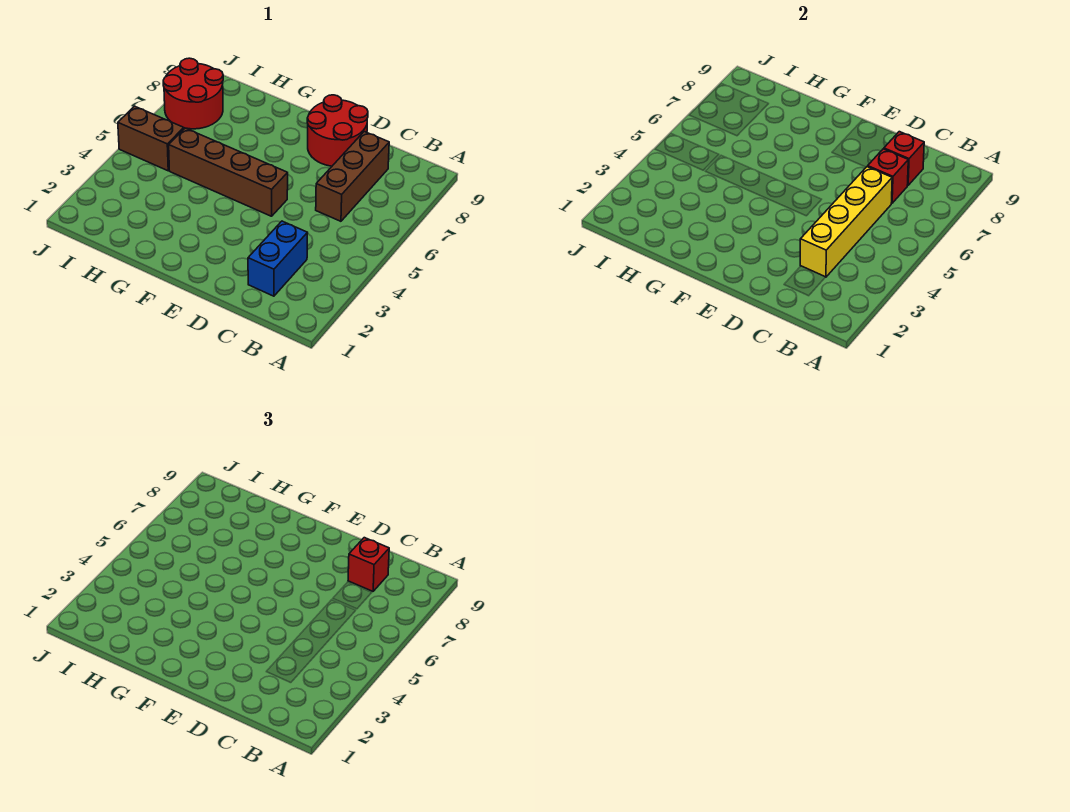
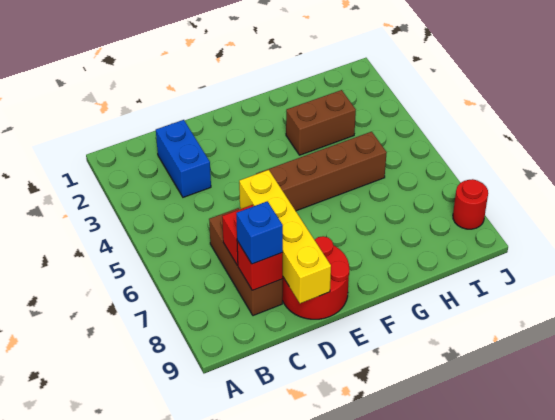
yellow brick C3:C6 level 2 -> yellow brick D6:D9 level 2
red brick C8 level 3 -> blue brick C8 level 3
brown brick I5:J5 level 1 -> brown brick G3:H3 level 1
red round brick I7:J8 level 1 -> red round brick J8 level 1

--

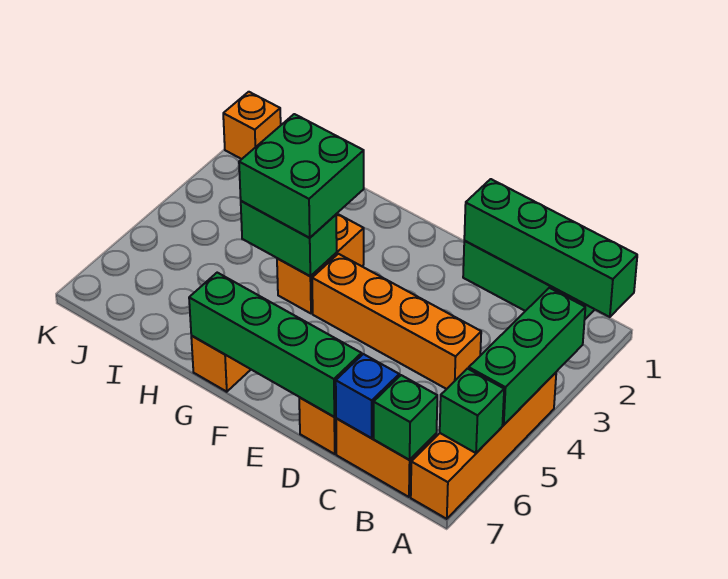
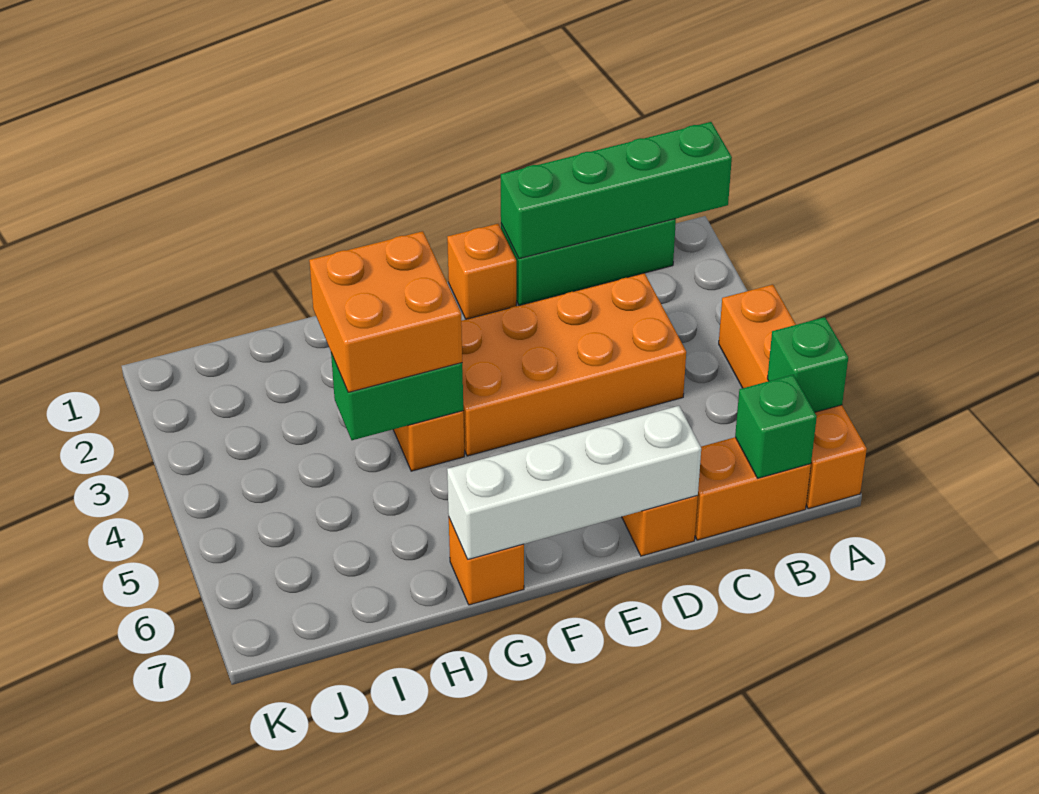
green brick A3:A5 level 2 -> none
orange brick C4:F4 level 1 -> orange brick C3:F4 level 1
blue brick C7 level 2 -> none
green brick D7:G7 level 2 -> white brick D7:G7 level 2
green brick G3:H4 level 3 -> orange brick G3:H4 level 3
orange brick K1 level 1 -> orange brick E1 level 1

WORK TO BE COMPLETED — Show every line above in which the word "green" appears.

WORKED SOLUTION —
green brick A3:A5 level 2 -> none
green brick D7:G7 level 2 -> white brick D7:G7 level 2
green brick G3:H4 level 3 -> orange brick G3:H4 level 3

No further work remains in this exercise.